[Collected data entries]
--

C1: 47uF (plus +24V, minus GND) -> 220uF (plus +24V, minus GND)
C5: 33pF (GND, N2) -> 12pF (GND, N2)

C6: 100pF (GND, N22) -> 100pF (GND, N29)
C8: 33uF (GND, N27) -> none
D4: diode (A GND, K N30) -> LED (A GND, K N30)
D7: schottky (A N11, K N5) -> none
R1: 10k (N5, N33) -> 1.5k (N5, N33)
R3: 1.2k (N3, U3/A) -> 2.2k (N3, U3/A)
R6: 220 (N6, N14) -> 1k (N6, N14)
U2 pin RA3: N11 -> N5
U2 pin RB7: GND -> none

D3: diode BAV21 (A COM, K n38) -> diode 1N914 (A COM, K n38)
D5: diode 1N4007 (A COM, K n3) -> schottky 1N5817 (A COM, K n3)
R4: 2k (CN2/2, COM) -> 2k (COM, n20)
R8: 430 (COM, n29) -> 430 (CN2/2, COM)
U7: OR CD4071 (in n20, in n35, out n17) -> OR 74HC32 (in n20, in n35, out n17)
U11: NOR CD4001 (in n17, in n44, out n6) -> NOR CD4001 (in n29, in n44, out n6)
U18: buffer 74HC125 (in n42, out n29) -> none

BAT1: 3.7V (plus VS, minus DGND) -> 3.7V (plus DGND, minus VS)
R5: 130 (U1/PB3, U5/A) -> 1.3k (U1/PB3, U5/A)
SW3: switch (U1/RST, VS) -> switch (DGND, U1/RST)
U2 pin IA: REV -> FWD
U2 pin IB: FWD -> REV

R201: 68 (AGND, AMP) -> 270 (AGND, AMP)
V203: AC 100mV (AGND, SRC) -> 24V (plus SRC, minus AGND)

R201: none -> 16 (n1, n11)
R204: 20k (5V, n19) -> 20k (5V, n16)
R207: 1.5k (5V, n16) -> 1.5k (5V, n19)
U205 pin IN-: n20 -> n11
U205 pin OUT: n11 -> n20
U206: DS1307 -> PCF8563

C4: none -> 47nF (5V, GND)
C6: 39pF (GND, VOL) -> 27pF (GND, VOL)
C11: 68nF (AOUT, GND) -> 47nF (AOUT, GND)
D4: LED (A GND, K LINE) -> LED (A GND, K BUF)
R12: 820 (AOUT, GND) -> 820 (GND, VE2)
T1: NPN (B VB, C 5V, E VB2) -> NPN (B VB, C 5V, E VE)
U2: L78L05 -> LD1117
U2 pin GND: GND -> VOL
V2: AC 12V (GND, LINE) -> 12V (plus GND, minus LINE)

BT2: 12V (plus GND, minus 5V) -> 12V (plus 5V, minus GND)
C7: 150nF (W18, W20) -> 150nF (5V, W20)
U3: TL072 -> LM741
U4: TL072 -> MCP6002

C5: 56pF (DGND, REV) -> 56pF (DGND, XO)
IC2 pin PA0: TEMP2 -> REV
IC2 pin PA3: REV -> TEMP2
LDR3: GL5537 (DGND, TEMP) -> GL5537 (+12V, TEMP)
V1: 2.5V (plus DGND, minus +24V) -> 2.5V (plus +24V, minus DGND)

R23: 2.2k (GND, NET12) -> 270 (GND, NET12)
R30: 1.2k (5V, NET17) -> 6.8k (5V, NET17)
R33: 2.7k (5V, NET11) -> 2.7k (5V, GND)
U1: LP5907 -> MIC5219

--

WORK TASK: Lines above that have "minus": copy each of them.

WRITTEN RESPONSE:
C1: 47uF (plus +24V, minus GND) -> 220uF (plus +24V, minus GND)
BAT1: 3.7V (plus VS, minus DGND) -> 3.7V (plus DGND, minus VS)
V203: AC 100mV (AGND, SRC) -> 24V (plus SRC, minus AGND)
V2: AC 12V (GND, LINE) -> 12V (plus GND, minus LINE)
BT2: 12V (plus GND, minus 5V) -> 12V (plus 5V, minus GND)
V1: 2.5V (plus DGND, minus +24V) -> 2.5V (plus +24V, minus DGND)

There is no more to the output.